[Records from a data source]

+---+

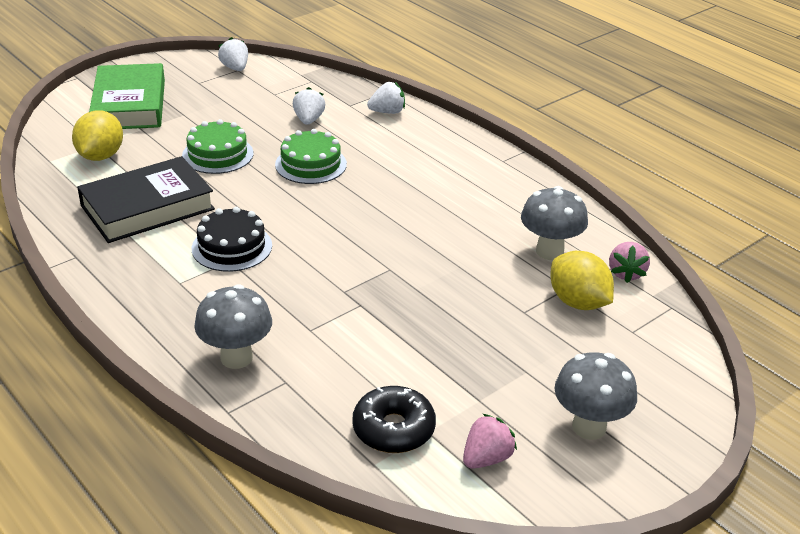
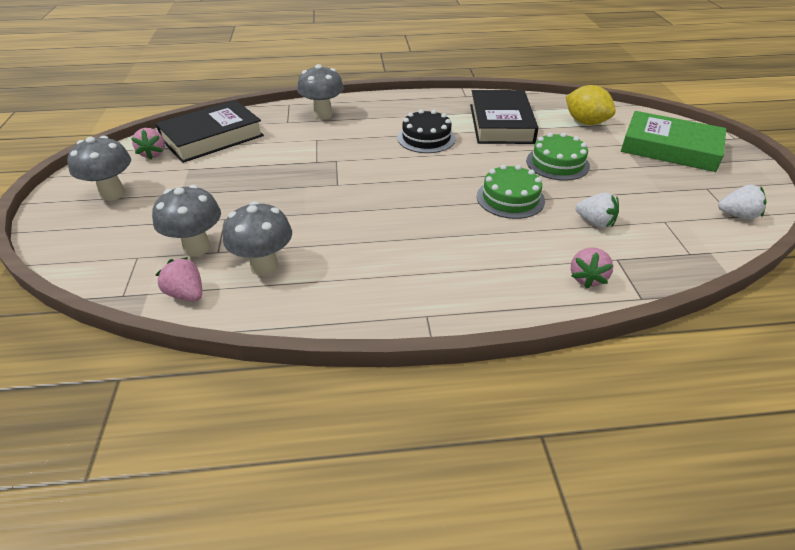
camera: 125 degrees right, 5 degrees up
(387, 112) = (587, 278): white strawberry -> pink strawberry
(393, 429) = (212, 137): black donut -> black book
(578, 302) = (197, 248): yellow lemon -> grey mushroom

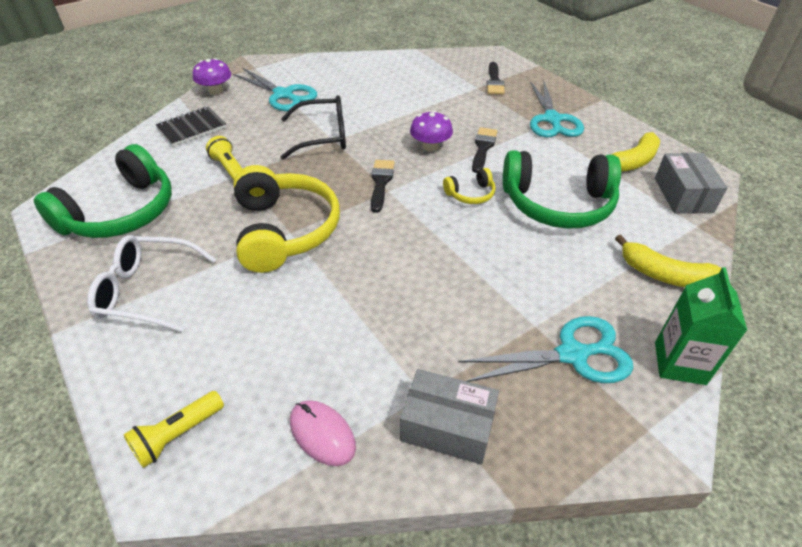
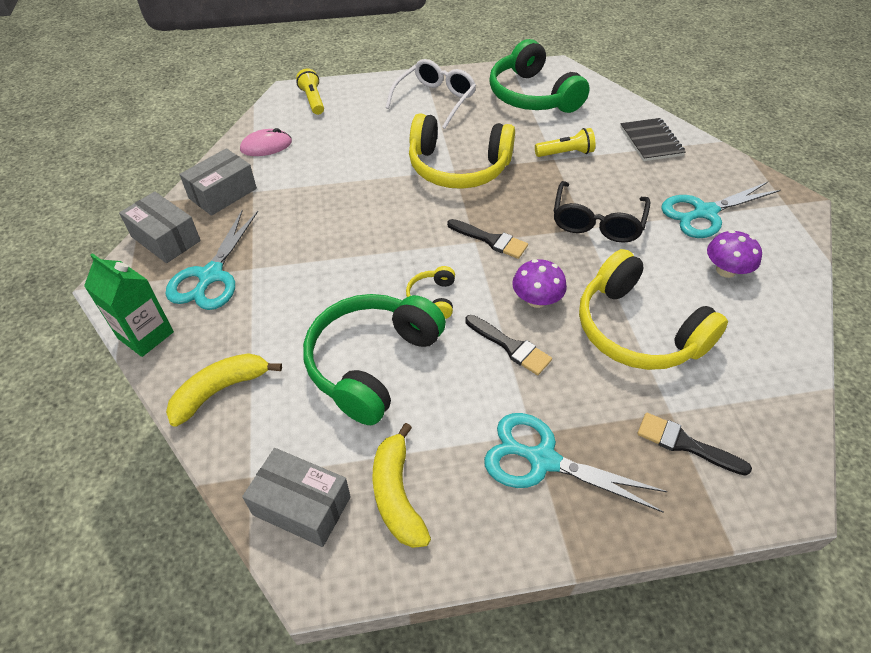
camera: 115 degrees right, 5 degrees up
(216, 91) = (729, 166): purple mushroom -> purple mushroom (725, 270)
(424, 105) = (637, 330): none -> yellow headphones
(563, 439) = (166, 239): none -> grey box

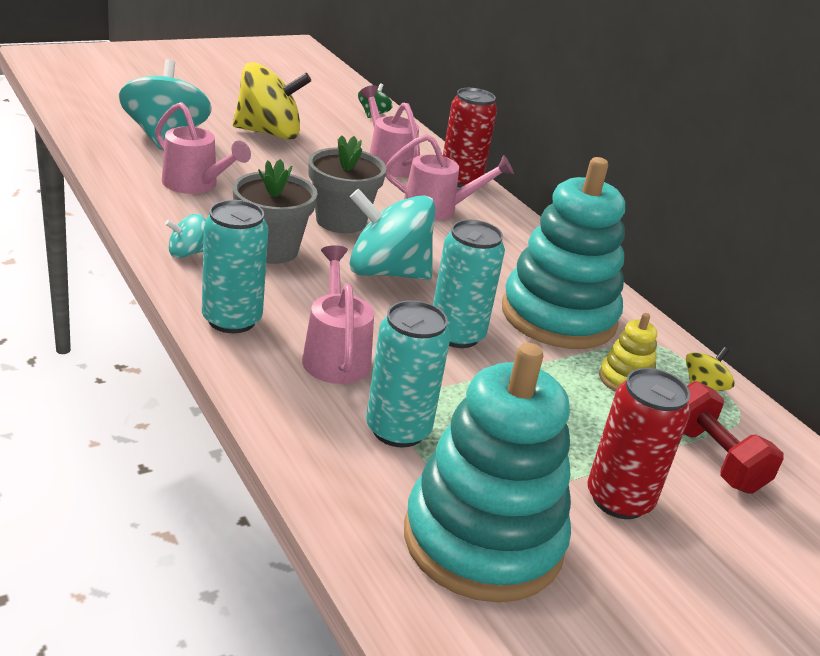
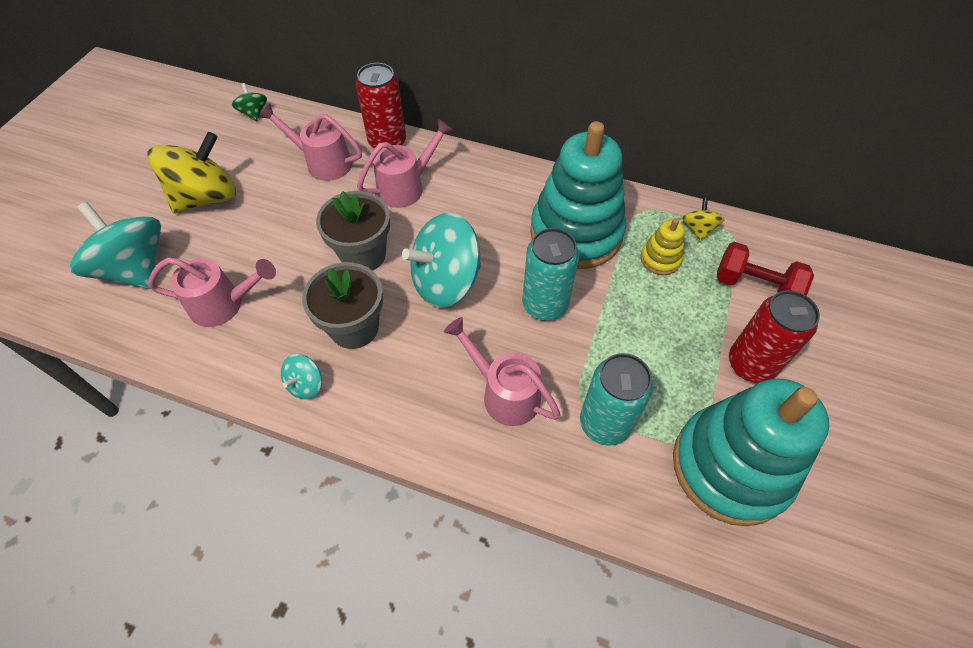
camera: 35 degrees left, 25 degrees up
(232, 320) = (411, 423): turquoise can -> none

+---+

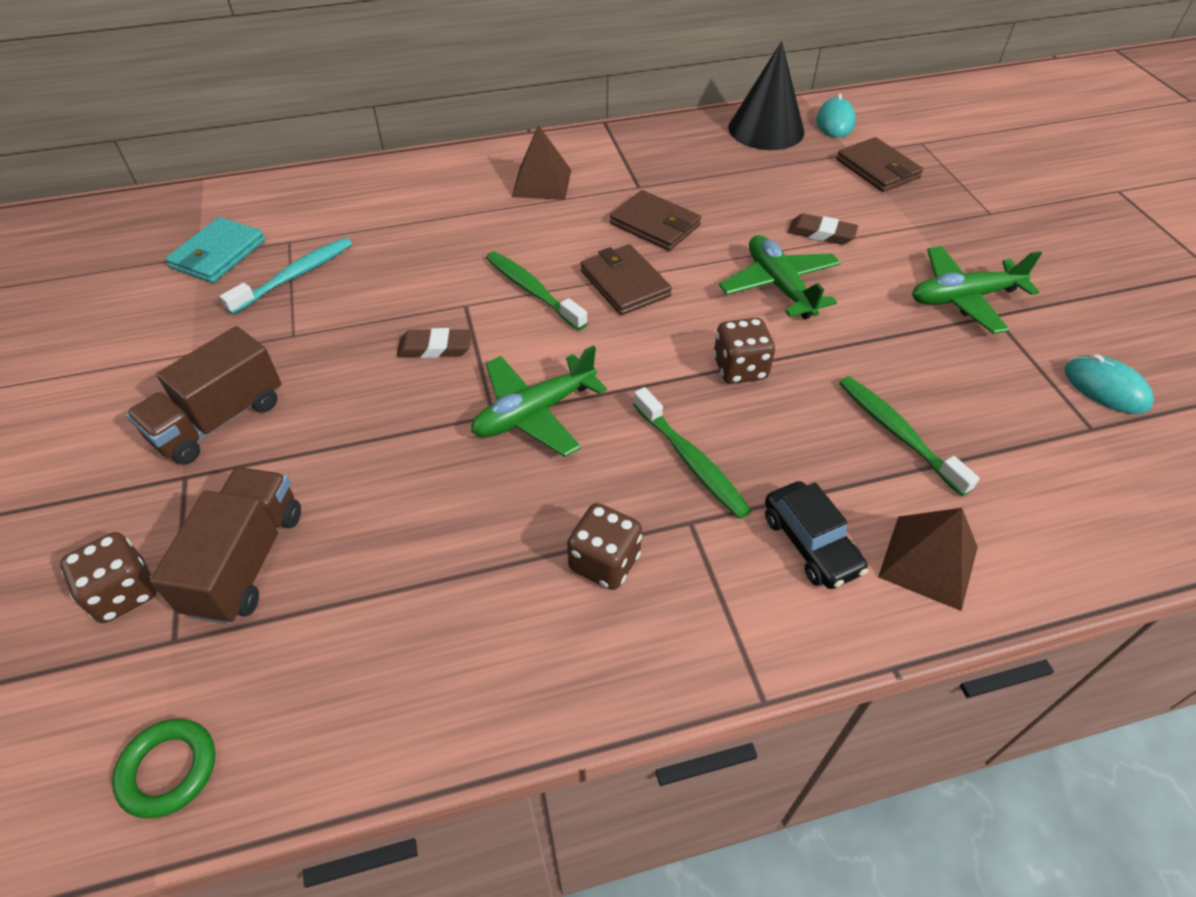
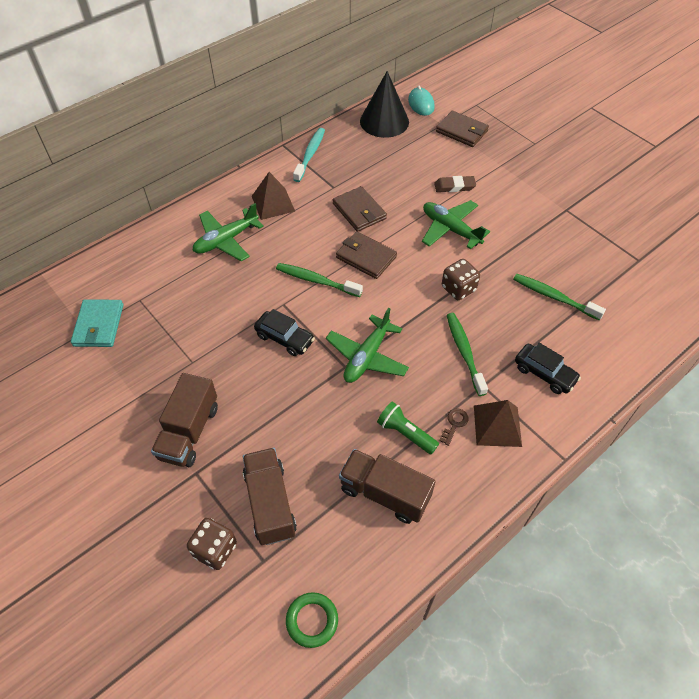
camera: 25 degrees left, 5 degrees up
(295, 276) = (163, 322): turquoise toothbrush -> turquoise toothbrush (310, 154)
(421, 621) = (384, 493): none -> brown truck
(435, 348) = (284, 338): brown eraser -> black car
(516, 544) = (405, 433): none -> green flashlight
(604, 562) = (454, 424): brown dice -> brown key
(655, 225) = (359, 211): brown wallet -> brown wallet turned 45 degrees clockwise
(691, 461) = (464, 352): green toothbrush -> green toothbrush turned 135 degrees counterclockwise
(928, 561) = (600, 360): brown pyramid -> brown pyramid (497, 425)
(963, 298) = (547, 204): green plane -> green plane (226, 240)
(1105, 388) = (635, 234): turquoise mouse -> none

+---+

# THE PROBLEM
Among the records, find each line where the word "degrees" occurs, and copy it.

# THE COMPLETED TASK
camera: 125 degrees right, 5 degrees up
camera: 115 degrees right, 5 degrees up
camera: 35 degrees left, 25 degrees up
camera: 25 degrees left, 5 degrees up
(655, 225) = (359, 211): brown wallet -> brown wallet turned 45 degrees clockwise
(691, 461) = (464, 352): green toothbrush -> green toothbrush turned 135 degrees counterclockwise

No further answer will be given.